━━━━━ DATA SHOWN

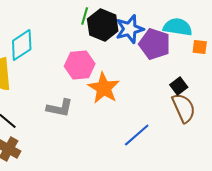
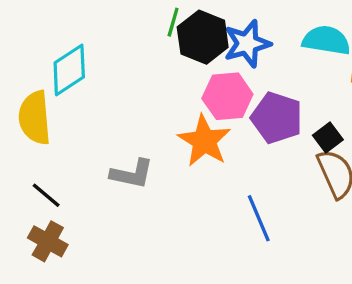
purple pentagon: (155, 44) -> (277, 118), moved
pink hexagon: (80, 65) -> (227, 96), moved
blue line: (137, 135) -> (259, 218), turned -72

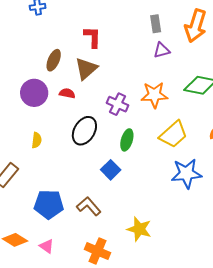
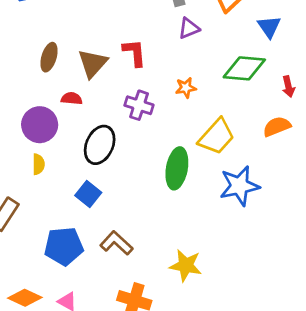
red L-shape: (92, 37) -> (134, 53), moved
purple circle: (34, 93) -> (40, 125), moved
orange star: (154, 95) -> (186, 88), size x0.6
green ellipse: (127, 140) -> (177, 168), moved, size x1.4
blue square: (111, 170) -> (88, 194), moved

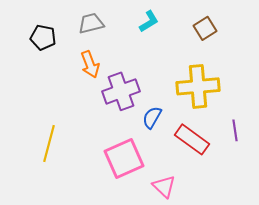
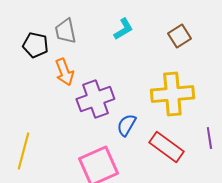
gray trapezoid: (91, 23) -> (65, 31), turned -88
black pentagon: (43, 37) -> (35, 45), moved

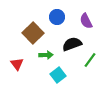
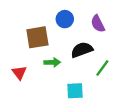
brown square: (33, 33) -> (37, 37), turned 35
cyan square: (58, 75) -> (75, 91), moved, turned 35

━━━━━━━━━━

### YOUR OBJECTIVE
Find the string "square" in the entries above. Copy each line where it occurs.

### SOLUTION TO THIS TASK
blue square: (111, 170) -> (88, 194), moved
brown square: (33, 33) -> (37, 37), turned 35
cyan square: (58, 75) -> (75, 91), moved, turned 35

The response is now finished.